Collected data
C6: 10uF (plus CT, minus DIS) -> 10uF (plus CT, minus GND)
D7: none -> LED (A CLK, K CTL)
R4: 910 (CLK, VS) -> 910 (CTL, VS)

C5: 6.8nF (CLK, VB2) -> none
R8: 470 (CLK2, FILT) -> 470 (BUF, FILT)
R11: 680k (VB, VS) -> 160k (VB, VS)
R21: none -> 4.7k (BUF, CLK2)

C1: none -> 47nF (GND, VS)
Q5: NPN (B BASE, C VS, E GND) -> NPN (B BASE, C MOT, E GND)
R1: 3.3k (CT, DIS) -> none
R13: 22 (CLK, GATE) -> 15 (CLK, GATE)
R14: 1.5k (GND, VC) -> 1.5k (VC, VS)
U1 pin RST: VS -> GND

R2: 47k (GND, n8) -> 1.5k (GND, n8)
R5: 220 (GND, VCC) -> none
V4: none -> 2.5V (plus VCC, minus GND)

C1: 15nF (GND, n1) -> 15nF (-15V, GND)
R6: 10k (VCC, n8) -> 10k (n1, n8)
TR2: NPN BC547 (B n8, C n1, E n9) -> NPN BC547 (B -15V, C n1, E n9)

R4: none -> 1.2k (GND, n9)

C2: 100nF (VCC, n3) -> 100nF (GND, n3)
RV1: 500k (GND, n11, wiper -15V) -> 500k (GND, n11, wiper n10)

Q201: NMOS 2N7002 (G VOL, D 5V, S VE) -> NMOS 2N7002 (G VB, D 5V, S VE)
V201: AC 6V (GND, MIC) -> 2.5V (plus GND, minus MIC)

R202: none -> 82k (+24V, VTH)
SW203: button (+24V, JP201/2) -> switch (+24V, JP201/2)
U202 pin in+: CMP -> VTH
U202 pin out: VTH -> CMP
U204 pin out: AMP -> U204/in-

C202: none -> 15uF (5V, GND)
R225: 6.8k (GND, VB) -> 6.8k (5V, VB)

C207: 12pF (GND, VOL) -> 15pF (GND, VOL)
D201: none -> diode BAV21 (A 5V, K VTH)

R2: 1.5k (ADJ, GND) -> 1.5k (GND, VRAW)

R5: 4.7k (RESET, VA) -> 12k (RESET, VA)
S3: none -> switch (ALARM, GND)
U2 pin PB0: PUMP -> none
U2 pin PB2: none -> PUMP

**TASK REQUIREMENTS**
Reprint every entry exactly.

**RESPONSE FOR THIS EXERCISE**
C6: 10uF (plus CT, minus DIS) -> 10uF (plus CT, minus GND)
D7: none -> LED (A CLK, K CTL)
R4: 910 (CLK, VS) -> 910 (CTL, VS)

C5: 6.8nF (CLK, VB2) -> none
R8: 470 (CLK2, FILT) -> 470 (BUF, FILT)
R11: 680k (VB, VS) -> 160k (VB, VS)
R21: none -> 4.7k (BUF, CLK2)

C1: none -> 47nF (GND, VS)
Q5: NPN (B BASE, C VS, E GND) -> NPN (B BASE, C MOT, E GND)
R1: 3.3k (CT, DIS) -> none
R13: 22 (CLK, GATE) -> 15 (CLK, GATE)
R14: 1.5k (GND, VC) -> 1.5k (VC, VS)
U1 pin RST: VS -> GND

R2: 47k (GND, n8) -> 1.5k (GND, n8)
R5: 220 (GND, VCC) -> none
V4: none -> 2.5V (plus VCC, minus GND)

C1: 15nF (GND, n1) -> 15nF (-15V, GND)
R6: 10k (VCC, n8) -> 10k (n1, n8)
TR2: NPN BC547 (B n8, C n1, E n9) -> NPN BC547 (B -15V, C n1, E n9)

R4: none -> 1.2k (GND, n9)

C2: 100nF (VCC, n3) -> 100nF (GND, n3)
RV1: 500k (GND, n11, wiper -15V) -> 500k (GND, n11, wiper n10)

Q201: NMOS 2N7002 (G VOL, D 5V, S VE) -> NMOS 2N7002 (G VB, D 5V, S VE)
V201: AC 6V (GND, MIC) -> 2.5V (plus GND, minus MIC)

R202: none -> 82k (+24V, VTH)
SW203: button (+24V, JP201/2) -> switch (+24V, JP201/2)
U202 pin in+: CMP -> VTH
U202 pin out: VTH -> CMP
U204 pin out: AMP -> U204/in-

C202: none -> 15uF (5V, GND)
R225: 6.8k (GND, VB) -> 6.8k (5V, VB)

C207: 12pF (GND, VOL) -> 15pF (GND, VOL)
D201: none -> diode BAV21 (A 5V, K VTH)

R2: 1.5k (ADJ, GND) -> 1.5k (GND, VRAW)

R5: 4.7k (RESET, VA) -> 12k (RESET, VA)
S3: none -> switch (ALARM, GND)
U2 pin PB0: PUMP -> none
U2 pin PB2: none -> PUMP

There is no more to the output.